Please reproduce all of the listing below exactly and drop its images.

───── MATERIAL FOR THIS EXERCISE ─────

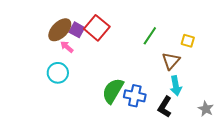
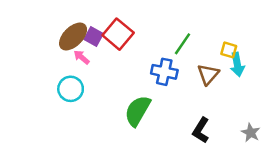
cyan arrow: (176, 86) -> (237, 65), moved
blue cross: (135, 96) -> (164, 72), moved

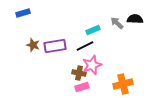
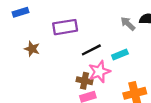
cyan rectangle: (93, 30) -> (120, 54), moved
purple rectangle: (55, 46) -> (65, 27), moved

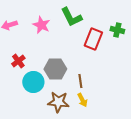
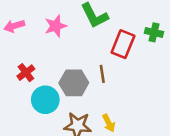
pink star: (41, 25) -> (56, 26), turned 30
brown line: (80, 81) -> (102, 74), moved

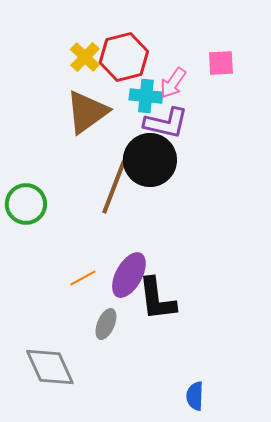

─────

== RESPONSE AREA ==
cyan arrow: (176, 86) -> (237, 65), moved
blue cross: (135, 96) -> (164, 72), moved

cyan rectangle: (93, 30) -> (120, 54), moved
purple rectangle: (55, 46) -> (65, 27), moved

pink star: (41, 25) -> (56, 26), turned 30
brown line: (80, 81) -> (102, 74), moved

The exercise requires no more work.